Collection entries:
>>>>

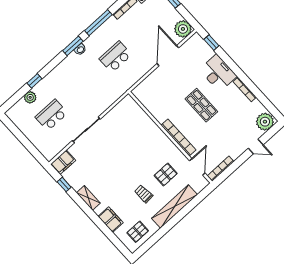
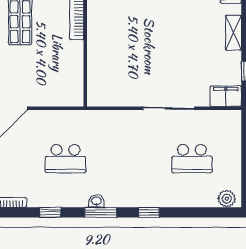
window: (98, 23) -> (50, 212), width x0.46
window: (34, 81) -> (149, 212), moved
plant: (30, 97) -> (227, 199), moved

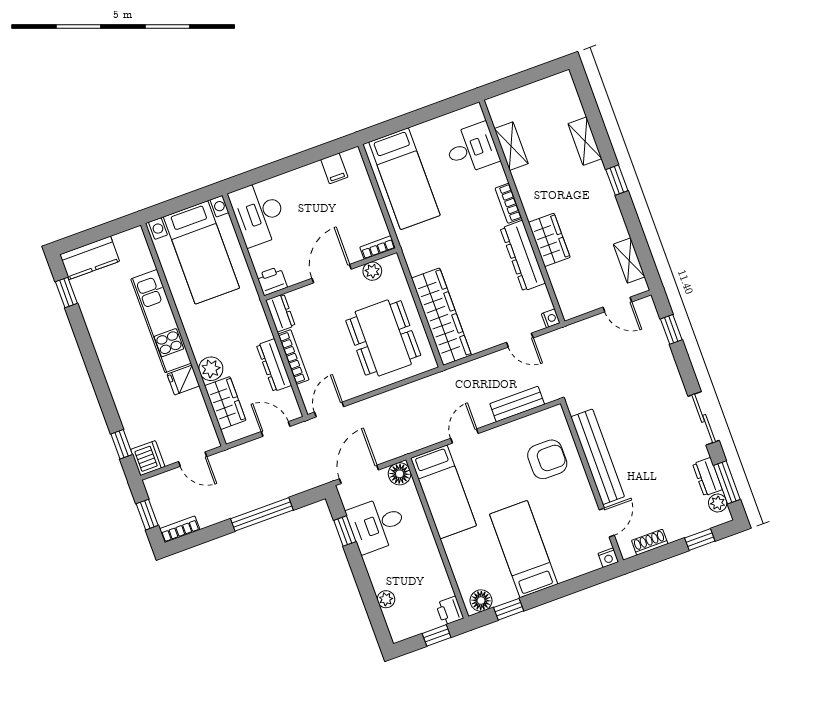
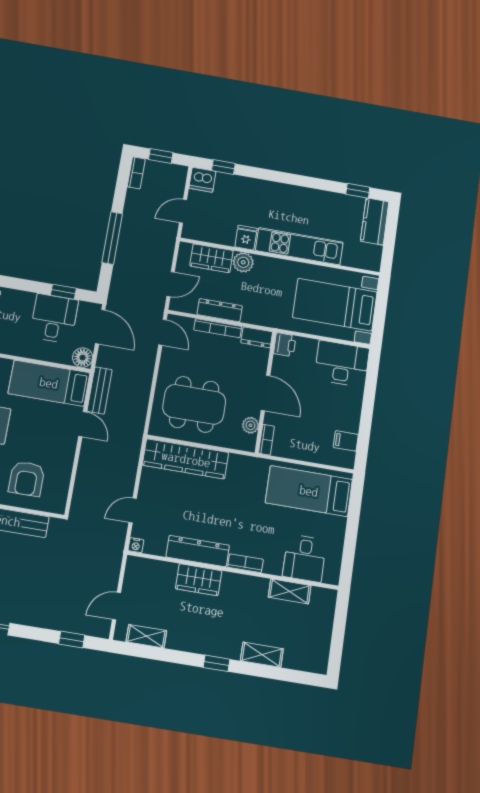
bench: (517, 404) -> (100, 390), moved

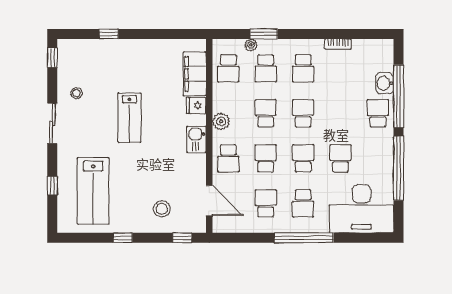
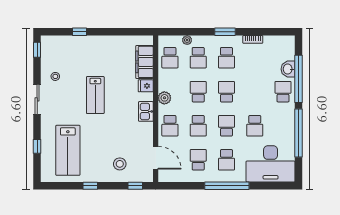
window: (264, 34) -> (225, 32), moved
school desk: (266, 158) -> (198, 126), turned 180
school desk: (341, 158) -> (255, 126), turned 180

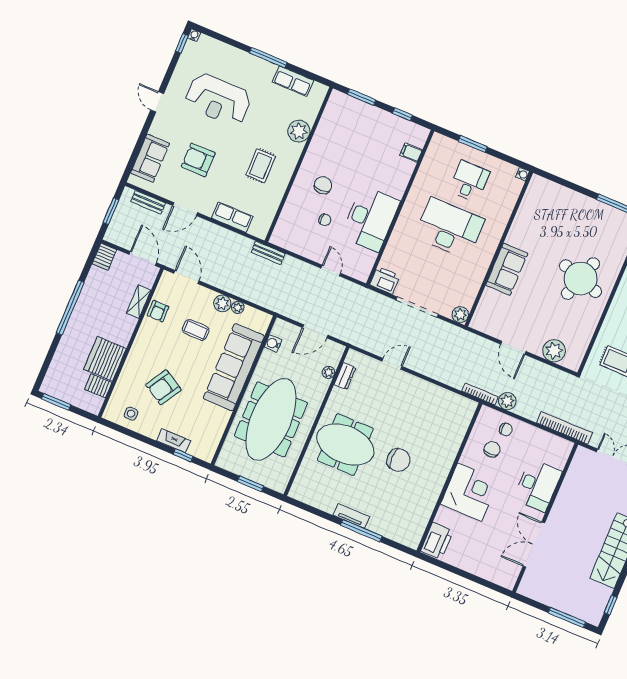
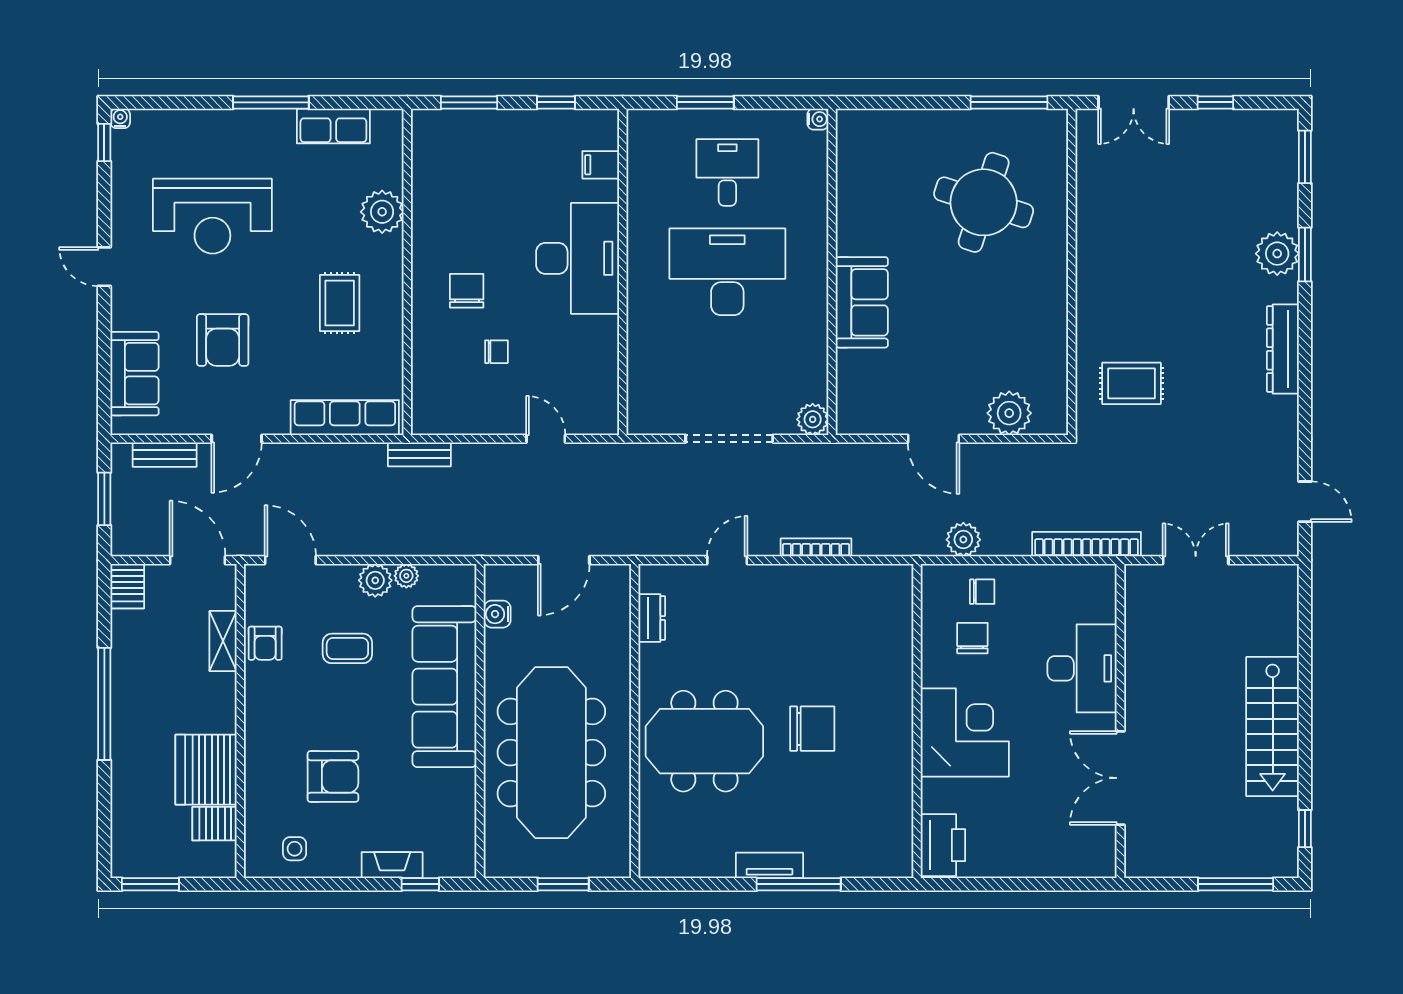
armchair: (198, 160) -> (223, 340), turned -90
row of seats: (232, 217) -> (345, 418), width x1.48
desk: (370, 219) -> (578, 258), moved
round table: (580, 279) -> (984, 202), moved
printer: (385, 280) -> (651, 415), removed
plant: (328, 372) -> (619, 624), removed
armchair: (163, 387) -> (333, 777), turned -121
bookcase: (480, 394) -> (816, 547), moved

<<<<
>>>>

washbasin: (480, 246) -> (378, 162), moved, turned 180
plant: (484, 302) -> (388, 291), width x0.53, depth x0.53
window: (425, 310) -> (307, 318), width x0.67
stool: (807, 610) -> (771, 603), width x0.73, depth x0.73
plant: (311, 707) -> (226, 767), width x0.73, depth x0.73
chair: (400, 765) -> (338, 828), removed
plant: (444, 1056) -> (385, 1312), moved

<<<<

### Exercise
Will you return exactly the lines above from the one with "window: (425, 310) -> (307, 318), width x0.67" down to the one with "plant: (444, 1056) -> (385, 1312), moved", counting both as part of the range?

### Task response
window: (425, 310) -> (307, 318), width x0.67
stool: (807, 610) -> (771, 603), width x0.73, depth x0.73
plant: (311, 707) -> (226, 767), width x0.73, depth x0.73
chair: (400, 765) -> (338, 828), removed
plant: (444, 1056) -> (385, 1312), moved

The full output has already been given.